* _Task statement_:
State only the number of lines in the collected data below that contain the word "this".

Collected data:
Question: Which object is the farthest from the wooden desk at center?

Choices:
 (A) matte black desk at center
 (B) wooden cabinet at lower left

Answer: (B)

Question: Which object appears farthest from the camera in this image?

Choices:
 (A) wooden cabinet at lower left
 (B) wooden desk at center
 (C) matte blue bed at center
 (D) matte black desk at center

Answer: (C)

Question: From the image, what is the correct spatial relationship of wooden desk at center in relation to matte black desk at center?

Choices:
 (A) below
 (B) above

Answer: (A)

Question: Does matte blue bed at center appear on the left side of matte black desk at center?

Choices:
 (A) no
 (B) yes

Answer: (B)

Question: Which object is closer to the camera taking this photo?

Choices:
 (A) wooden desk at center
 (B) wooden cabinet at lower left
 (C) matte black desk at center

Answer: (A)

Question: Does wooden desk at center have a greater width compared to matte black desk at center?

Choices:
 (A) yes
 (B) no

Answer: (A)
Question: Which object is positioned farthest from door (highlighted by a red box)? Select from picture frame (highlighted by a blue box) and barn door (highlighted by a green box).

* _Reply_:
2